* **Exercise brief**
The answer must be a word-for-word copy of the records below, with every picture left out.

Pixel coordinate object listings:
▼▼▼
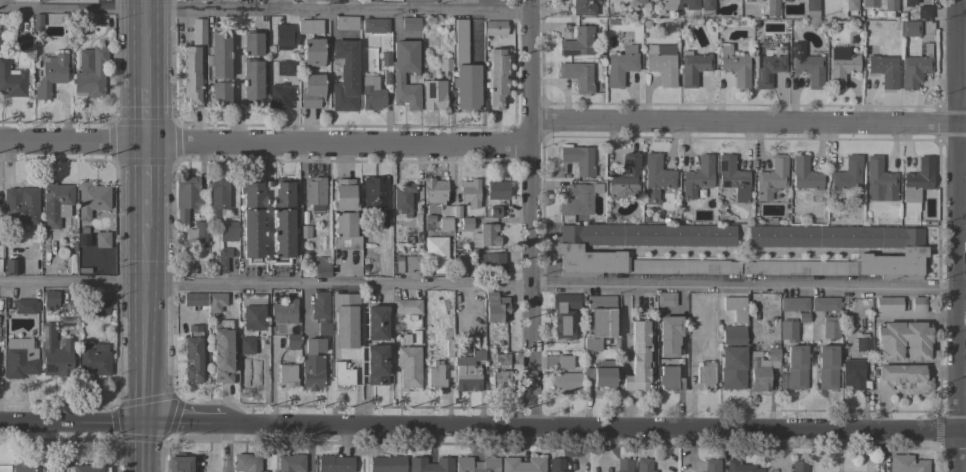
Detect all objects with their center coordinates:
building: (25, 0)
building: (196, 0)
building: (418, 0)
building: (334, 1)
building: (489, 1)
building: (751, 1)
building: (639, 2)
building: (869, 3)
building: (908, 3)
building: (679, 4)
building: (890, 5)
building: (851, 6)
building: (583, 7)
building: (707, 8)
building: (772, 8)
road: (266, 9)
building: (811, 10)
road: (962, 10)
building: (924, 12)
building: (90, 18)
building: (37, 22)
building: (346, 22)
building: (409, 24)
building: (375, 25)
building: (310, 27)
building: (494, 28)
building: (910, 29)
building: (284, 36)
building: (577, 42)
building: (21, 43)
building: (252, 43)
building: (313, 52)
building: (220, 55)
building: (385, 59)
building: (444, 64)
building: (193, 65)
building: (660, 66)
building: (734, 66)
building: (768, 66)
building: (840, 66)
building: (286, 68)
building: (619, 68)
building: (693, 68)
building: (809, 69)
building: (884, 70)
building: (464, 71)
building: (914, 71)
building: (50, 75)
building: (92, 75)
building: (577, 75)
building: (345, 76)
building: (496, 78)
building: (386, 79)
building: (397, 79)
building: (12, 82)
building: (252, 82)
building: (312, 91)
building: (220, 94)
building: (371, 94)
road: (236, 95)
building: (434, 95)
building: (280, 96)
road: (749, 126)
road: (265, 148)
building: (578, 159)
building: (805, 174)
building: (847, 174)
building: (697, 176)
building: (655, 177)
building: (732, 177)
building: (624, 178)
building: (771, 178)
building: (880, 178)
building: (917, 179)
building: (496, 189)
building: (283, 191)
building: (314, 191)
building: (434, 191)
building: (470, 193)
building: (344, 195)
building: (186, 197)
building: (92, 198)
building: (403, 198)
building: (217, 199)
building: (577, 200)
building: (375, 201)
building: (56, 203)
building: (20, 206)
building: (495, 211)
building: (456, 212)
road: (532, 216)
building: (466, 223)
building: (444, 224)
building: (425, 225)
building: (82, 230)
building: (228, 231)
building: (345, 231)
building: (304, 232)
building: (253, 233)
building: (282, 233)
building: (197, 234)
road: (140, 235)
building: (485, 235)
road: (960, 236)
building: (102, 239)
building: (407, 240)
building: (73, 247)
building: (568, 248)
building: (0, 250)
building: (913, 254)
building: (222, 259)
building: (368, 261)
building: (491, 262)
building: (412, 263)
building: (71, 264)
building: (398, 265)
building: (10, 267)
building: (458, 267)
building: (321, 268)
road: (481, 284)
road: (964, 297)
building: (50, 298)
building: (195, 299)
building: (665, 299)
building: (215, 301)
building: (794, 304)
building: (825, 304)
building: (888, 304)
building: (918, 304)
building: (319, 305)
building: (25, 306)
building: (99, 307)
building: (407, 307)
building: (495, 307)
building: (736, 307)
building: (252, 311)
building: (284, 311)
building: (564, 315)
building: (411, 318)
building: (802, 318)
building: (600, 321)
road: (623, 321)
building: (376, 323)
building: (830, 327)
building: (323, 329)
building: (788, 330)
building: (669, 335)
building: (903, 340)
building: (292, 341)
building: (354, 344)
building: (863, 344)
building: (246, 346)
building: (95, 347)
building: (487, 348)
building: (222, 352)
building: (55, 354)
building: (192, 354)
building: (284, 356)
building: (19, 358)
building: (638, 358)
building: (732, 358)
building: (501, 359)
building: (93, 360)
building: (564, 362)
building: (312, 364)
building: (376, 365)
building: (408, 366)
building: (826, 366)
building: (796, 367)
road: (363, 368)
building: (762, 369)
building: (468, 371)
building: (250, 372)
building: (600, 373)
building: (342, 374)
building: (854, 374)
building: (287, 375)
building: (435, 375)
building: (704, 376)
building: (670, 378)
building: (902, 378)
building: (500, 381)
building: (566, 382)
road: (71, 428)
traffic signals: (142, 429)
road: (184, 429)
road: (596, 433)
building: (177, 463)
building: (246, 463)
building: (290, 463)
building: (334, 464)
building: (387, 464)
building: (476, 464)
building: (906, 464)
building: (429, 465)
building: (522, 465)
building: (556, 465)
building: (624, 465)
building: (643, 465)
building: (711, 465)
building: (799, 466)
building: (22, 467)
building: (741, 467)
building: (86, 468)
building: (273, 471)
▲▲▲
* **The completed task**
Detect all objects with their center coordinates:
building: (25, 0)
building: (196, 0)
building: (418, 0)
building: (334, 1)
building: (489, 1)
building: (751, 1)
building: (639, 2)
building: (869, 3)
building: (908, 3)
building: (679, 4)
building: (890, 5)
building: (851, 6)
building: (583, 7)
building: (707, 8)
building: (772, 8)
road: (266, 9)
building: (811, 10)
road: (962, 10)
building: (924, 12)
building: (90, 18)
building: (37, 22)
building: (346, 22)
building: (409, 24)
building: (375, 25)
building: (310, 27)
building: (494, 28)
building: (910, 29)
building: (284, 36)
building: (577, 42)
building: (21, 43)
building: (252, 43)
building: (313, 52)
building: (220, 55)
building: (385, 59)
building: (444, 64)
building: (193, 65)
building: (660, 66)
building: (734, 66)
building: (768, 66)
building: (840, 66)
building: (286, 68)
building: (619, 68)
building: (693, 68)
building: (809, 69)
building: (884, 70)
building: (464, 71)
building: (914, 71)
building: (50, 75)
building: (92, 75)
building: (577, 75)
building: (345, 76)
building: (496, 78)
building: (386, 79)
building: (397, 79)
building: (12, 82)
building: (252, 82)
building: (312, 91)
building: (220, 94)
building: (371, 94)
road: (236, 95)
building: (434, 95)
building: (280, 96)
road: (749, 126)
road: (265, 148)
building: (578, 159)
building: (805, 174)
building: (847, 174)
building: (697, 176)
building: (655, 177)
building: (732, 177)
building: (624, 178)
building: (771, 178)
building: (880, 178)
building: (917, 179)
building: (496, 189)
building: (283, 191)
building: (314, 191)
building: (434, 191)
building: (470, 193)
building: (344, 195)
building: (186, 197)
building: (92, 198)
building: (403, 198)
building: (217, 199)
building: (577, 200)
building: (375, 201)
building: (56, 203)
building: (20, 206)
building: (495, 211)
building: (456, 212)
road: (532, 216)
building: (466, 223)
building: (444, 224)
building: (425, 225)
building: (82, 230)
building: (228, 231)
building: (345, 231)
building: (304, 232)
building: (253, 233)
building: (282, 233)
building: (197, 234)
road: (140, 235)
building: (485, 235)
road: (960, 236)
building: (102, 239)
building: (407, 240)
building: (73, 247)
building: (568, 248)
building: (0, 250)
building: (913, 254)
building: (222, 259)
building: (368, 261)
building: (491, 262)
building: (412, 263)
building: (71, 264)
building: (398, 265)
building: (10, 267)
building: (458, 267)
building: (321, 268)
road: (481, 284)
road: (964, 297)
building: (50, 298)
building: (195, 299)
building: (665, 299)
building: (215, 301)
building: (794, 304)
building: (825, 304)
building: (888, 304)
building: (918, 304)
building: (319, 305)
building: (25, 306)
building: (99, 307)
building: (407, 307)
building: (495, 307)
building: (736, 307)
building: (252, 311)
building: (284, 311)
building: (564, 315)
building: (411, 318)
building: (802, 318)
building: (600, 321)
road: (623, 321)
building: (376, 323)
building: (830, 327)
building: (323, 329)
building: (788, 330)
building: (669, 335)
building: (903, 340)
building: (292, 341)
building: (354, 344)
building: (863, 344)
building: (246, 346)
building: (95, 347)
building: (487, 348)
building: (222, 352)
building: (55, 354)
building: (192, 354)
building: (284, 356)
building: (19, 358)
building: (638, 358)
building: (732, 358)
building: (501, 359)
building: (93, 360)
building: (564, 362)
building: (312, 364)
building: (376, 365)
building: (408, 366)
building: (826, 366)
building: (796, 367)
road: (363, 368)
building: (762, 369)
building: (468, 371)
building: (250, 372)
building: (600, 373)
building: (342, 374)
building: (854, 374)
building: (287, 375)
building: (435, 375)
building: (704, 376)
building: (670, 378)
building: (902, 378)
building: (500, 381)
building: (566, 382)
road: (71, 428)
traffic signals: (142, 429)
road: (184, 429)
road: (596, 433)
building: (177, 463)
building: (246, 463)
building: (290, 463)
building: (334, 464)
building: (387, 464)
building: (476, 464)
building: (906, 464)
building: (429, 465)
building: (522, 465)
building: (556, 465)
building: (624, 465)
building: (643, 465)
building: (711, 465)
building: (799, 466)
building: (22, 467)
building: (741, 467)
building: (86, 468)
building: (273, 471)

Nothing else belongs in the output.